(Scene edit records)
= Beginning of Section =

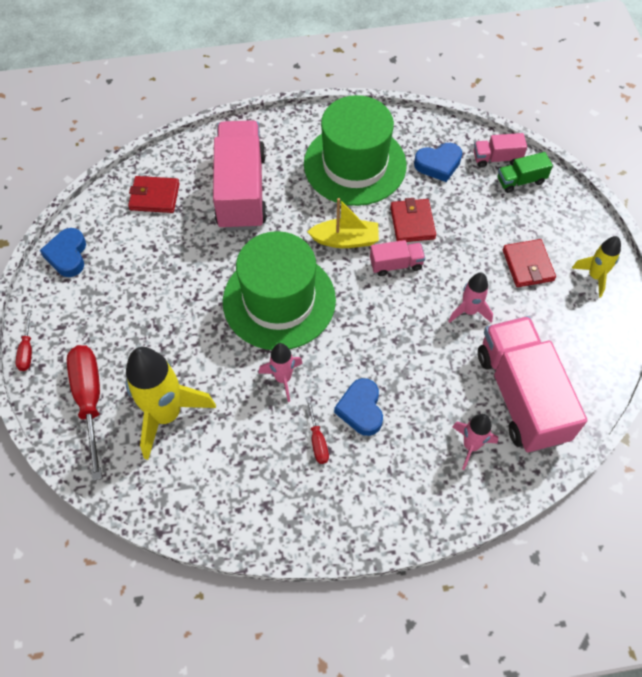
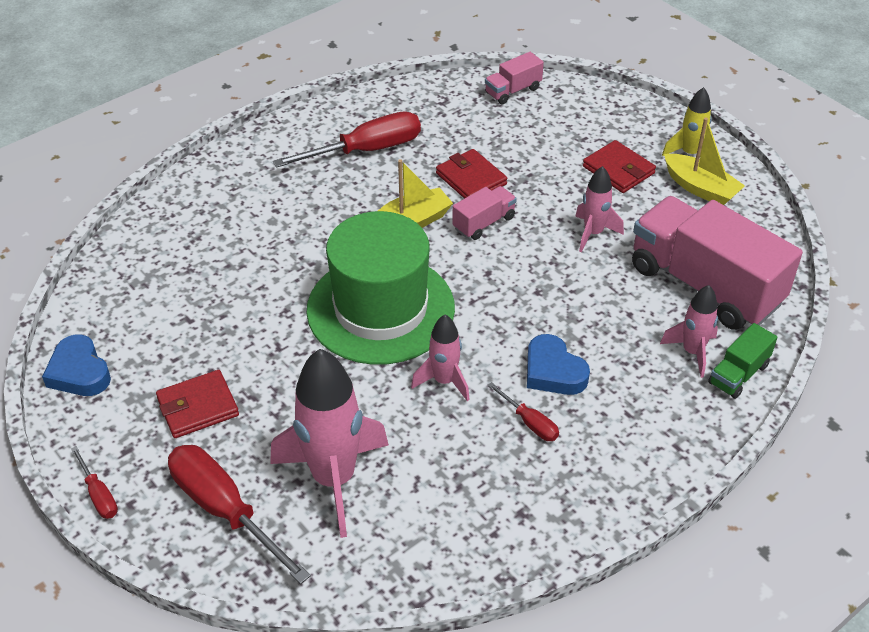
camera: 30 degrees left, 15 degrees down
yellow rocket [126,347,216,460] -> pink rocket [270,349,389,538]
red wallet [128,176,180,213] -> red wallet moved to [156,370,239,438]
pink truck [213,120,267,231] -> none
green hat [304,95,407,206] -> red screwdriver [273,111,421,168]
blue heart [414,143,462,182] -> none
green truck [497,152,553,193] -> green truck moved to [708,323,777,399]
none -> yellow boat [664,118,745,205]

= End of Section =

-- TASK STATEMENT --
Send back every record exactly as it stands, except the pictures.

-- ANSWER BOX --
camera: 30 degrees left, 15 degrees down
yellow rocket [126,347,216,460] -> pink rocket [270,349,389,538]
red wallet [128,176,180,213] -> red wallet moved to [156,370,239,438]
pink truck [213,120,267,231] -> none
green hat [304,95,407,206] -> red screwdriver [273,111,421,168]
blue heart [414,143,462,182] -> none
green truck [497,152,553,193] -> green truck moved to [708,323,777,399]
none -> yellow boat [664,118,745,205]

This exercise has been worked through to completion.